-- Your instructions --
Line by line, transcribe all of the entries exactly.

-- Data provided --
—————
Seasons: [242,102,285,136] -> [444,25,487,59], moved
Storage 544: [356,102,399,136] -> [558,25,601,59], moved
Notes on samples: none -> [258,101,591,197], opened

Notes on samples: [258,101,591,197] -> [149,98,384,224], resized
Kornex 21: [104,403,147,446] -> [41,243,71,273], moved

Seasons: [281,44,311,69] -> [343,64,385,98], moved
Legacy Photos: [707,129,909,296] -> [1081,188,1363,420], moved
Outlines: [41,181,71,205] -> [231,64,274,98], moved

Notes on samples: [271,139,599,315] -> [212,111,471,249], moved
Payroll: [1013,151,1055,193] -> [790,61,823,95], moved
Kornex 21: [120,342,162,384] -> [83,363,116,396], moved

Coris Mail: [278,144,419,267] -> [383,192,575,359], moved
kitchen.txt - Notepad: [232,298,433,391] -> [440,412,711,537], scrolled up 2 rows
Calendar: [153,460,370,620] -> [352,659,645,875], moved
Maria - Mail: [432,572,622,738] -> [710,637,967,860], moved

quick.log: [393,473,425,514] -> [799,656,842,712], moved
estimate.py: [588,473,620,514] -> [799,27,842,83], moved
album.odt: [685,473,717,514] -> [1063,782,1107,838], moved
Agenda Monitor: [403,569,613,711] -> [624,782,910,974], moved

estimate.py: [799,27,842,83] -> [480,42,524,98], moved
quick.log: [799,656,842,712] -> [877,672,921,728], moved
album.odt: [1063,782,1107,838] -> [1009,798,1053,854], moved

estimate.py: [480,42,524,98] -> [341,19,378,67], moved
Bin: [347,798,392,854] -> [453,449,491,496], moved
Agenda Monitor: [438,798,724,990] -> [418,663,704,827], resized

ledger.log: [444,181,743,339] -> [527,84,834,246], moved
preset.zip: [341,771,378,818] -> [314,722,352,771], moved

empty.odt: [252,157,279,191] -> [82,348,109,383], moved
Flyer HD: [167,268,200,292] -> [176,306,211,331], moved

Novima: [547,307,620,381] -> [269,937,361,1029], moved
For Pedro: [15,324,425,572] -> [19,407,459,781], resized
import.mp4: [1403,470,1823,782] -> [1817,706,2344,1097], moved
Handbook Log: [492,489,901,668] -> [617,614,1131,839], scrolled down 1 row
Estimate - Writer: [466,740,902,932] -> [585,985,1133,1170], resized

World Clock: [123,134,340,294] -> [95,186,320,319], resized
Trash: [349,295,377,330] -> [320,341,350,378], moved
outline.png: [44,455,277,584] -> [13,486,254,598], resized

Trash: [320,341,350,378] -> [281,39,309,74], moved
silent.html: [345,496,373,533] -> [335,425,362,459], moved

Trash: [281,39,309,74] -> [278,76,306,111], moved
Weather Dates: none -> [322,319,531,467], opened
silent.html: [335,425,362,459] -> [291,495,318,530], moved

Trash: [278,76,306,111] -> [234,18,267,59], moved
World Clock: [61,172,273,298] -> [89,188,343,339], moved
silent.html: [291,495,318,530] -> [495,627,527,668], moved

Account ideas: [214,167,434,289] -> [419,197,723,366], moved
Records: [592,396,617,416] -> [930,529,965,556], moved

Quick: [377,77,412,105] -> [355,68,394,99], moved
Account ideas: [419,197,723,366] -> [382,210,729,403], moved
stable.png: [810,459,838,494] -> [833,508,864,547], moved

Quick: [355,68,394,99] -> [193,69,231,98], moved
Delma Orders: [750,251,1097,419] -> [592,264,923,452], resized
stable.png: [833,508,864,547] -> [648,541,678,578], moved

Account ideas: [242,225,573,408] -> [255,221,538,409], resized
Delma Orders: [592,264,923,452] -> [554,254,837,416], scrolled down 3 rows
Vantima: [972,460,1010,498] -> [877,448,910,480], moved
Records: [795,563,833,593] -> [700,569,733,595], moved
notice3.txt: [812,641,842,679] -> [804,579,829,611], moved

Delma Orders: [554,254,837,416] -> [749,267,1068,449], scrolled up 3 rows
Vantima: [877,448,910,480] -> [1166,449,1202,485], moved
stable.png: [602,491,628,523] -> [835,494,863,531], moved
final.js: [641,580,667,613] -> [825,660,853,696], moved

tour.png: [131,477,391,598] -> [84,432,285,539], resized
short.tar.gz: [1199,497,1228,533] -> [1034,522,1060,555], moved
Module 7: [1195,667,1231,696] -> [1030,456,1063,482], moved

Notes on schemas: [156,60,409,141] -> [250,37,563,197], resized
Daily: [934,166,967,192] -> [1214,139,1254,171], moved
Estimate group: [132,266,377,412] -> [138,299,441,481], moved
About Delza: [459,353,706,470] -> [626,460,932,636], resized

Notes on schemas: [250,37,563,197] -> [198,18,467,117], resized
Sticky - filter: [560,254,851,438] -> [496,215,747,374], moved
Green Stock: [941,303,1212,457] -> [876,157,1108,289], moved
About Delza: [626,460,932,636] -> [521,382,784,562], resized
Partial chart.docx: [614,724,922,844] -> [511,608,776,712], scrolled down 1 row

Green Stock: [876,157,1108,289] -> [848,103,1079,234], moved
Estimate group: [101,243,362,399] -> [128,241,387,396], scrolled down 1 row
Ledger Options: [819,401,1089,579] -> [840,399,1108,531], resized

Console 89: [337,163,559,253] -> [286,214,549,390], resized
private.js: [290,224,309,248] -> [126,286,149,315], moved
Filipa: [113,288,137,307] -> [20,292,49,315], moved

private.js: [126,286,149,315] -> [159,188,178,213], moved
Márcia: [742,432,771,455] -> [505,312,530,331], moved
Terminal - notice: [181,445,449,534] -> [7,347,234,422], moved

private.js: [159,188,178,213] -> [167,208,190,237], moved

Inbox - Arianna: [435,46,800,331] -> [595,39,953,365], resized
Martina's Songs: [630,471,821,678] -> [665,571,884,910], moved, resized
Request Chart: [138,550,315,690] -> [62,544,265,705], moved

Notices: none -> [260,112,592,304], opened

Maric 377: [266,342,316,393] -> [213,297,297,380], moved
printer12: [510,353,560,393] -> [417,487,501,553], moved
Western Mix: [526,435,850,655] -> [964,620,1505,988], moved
—————
-- Task response --
Seasons: [242,102,285,136] -> [444,25,487,59], moved
Storage 544: [356,102,399,136] -> [558,25,601,59], moved
Notes on samples: none -> [258,101,591,197], opened

Notes on samples: [258,101,591,197] -> [149,98,384,224], resized
Kornex 21: [104,403,147,446] -> [41,243,71,273], moved

Seasons: [281,44,311,69] -> [343,64,385,98], moved
Legacy Photos: [707,129,909,296] -> [1081,188,1363,420], moved
Outlines: [41,181,71,205] -> [231,64,274,98], moved

Notes on samples: [271,139,599,315] -> [212,111,471,249], moved
Payroll: [1013,151,1055,193] -> [790,61,823,95], moved
Kornex 21: [120,342,162,384] -> [83,363,116,396], moved

Coris Mail: [278,144,419,267] -> [383,192,575,359], moved
kitchen.txt - Notepad: [232,298,433,391] -> [440,412,711,537], scrolled up 2 rows
Calendar: [153,460,370,620] -> [352,659,645,875], moved
Maria - Mail: [432,572,622,738] -> [710,637,967,860], moved

quick.log: [393,473,425,514] -> [799,656,842,712], moved
estimate.py: [588,473,620,514] -> [799,27,842,83], moved
album.odt: [685,473,717,514] -> [1063,782,1107,838], moved
Agenda Monitor: [403,569,613,711] -> [624,782,910,974], moved

estimate.py: [799,27,842,83] -> [480,42,524,98], moved
quick.log: [799,656,842,712] -> [877,672,921,728], moved
album.odt: [1063,782,1107,838] -> [1009,798,1053,854], moved

estimate.py: [480,42,524,98] -> [341,19,378,67], moved
Bin: [347,798,392,854] -> [453,449,491,496], moved
Agenda Monitor: [438,798,724,990] -> [418,663,704,827], resized

ledger.log: [444,181,743,339] -> [527,84,834,246], moved
preset.zip: [341,771,378,818] -> [314,722,352,771], moved

empty.odt: [252,157,279,191] -> [82,348,109,383], moved
Flyer HD: [167,268,200,292] -> [176,306,211,331], moved

Novima: [547,307,620,381] -> [269,937,361,1029], moved
For Pedro: [15,324,425,572] -> [19,407,459,781], resized
import.mp4: [1403,470,1823,782] -> [1817,706,2344,1097], moved
Handbook Log: [492,489,901,668] -> [617,614,1131,839], scrolled down 1 row
Estimate - Writer: [466,740,902,932] -> [585,985,1133,1170], resized

World Clock: [123,134,340,294] -> [95,186,320,319], resized
Trash: [349,295,377,330] -> [320,341,350,378], moved
outline.png: [44,455,277,584] -> [13,486,254,598], resized

Trash: [320,341,350,378] -> [281,39,309,74], moved
silent.html: [345,496,373,533] -> [335,425,362,459], moved

Trash: [281,39,309,74] -> [278,76,306,111], moved
Weather Dates: none -> [322,319,531,467], opened
silent.html: [335,425,362,459] -> [291,495,318,530], moved

Trash: [278,76,306,111] -> [234,18,267,59], moved
World Clock: [61,172,273,298] -> [89,188,343,339], moved
silent.html: [291,495,318,530] -> [495,627,527,668], moved

Account ideas: [214,167,434,289] -> [419,197,723,366], moved
Records: [592,396,617,416] -> [930,529,965,556], moved

Quick: [377,77,412,105] -> [355,68,394,99], moved
Account ideas: [419,197,723,366] -> [382,210,729,403], moved
stable.png: [810,459,838,494] -> [833,508,864,547], moved

Quick: [355,68,394,99] -> [193,69,231,98], moved
Delma Orders: [750,251,1097,419] -> [592,264,923,452], resized
stable.png: [833,508,864,547] -> [648,541,678,578], moved

Account ideas: [242,225,573,408] -> [255,221,538,409], resized
Delma Orders: [592,264,923,452] -> [554,254,837,416], scrolled down 3 rows
Vantima: [972,460,1010,498] -> [877,448,910,480], moved
Records: [795,563,833,593] -> [700,569,733,595], moved
notice3.txt: [812,641,842,679] -> [804,579,829,611], moved

Delma Orders: [554,254,837,416] -> [749,267,1068,449], scrolled up 3 rows
Vantima: [877,448,910,480] -> [1166,449,1202,485], moved
stable.png: [602,491,628,523] -> [835,494,863,531], moved
final.js: [641,580,667,613] -> [825,660,853,696], moved

tour.png: [131,477,391,598] -> [84,432,285,539], resized
short.tar.gz: [1199,497,1228,533] -> [1034,522,1060,555], moved
Module 7: [1195,667,1231,696] -> [1030,456,1063,482], moved

Notes on schemas: [156,60,409,141] -> [250,37,563,197], resized
Daily: [934,166,967,192] -> [1214,139,1254,171], moved
Estimate group: [132,266,377,412] -> [138,299,441,481], moved
About Delza: [459,353,706,470] -> [626,460,932,636], resized

Notes on schemas: [250,37,563,197] -> [198,18,467,117], resized
Sticky - filter: [560,254,851,438] -> [496,215,747,374], moved
Green Stock: [941,303,1212,457] -> [876,157,1108,289], moved
About Delza: [626,460,932,636] -> [521,382,784,562], resized
Partial chart.docx: [614,724,922,844] -> [511,608,776,712], scrolled down 1 row

Green Stock: [876,157,1108,289] -> [848,103,1079,234], moved
Estimate group: [101,243,362,399] -> [128,241,387,396], scrolled down 1 row
Ledger Options: [819,401,1089,579] -> [840,399,1108,531], resized

Console 89: [337,163,559,253] -> [286,214,549,390], resized
private.js: [290,224,309,248] -> [126,286,149,315], moved
Filipa: [113,288,137,307] -> [20,292,49,315], moved

private.js: [126,286,149,315] -> [159,188,178,213], moved
Márcia: [742,432,771,455] -> [505,312,530,331], moved
Terminal - notice: [181,445,449,534] -> [7,347,234,422], moved

private.js: [159,188,178,213] -> [167,208,190,237], moved

Inbox - Arianna: [435,46,800,331] -> [595,39,953,365], resized
Martina's Songs: [630,471,821,678] -> [665,571,884,910], moved, resized
Request Chart: [138,550,315,690] -> [62,544,265,705], moved

Notices: none -> [260,112,592,304], opened

Maric 377: [266,342,316,393] -> [213,297,297,380], moved
printer12: [510,353,560,393] -> [417,487,501,553], moved
Western Mix: [526,435,850,655] -> [964,620,1505,988], moved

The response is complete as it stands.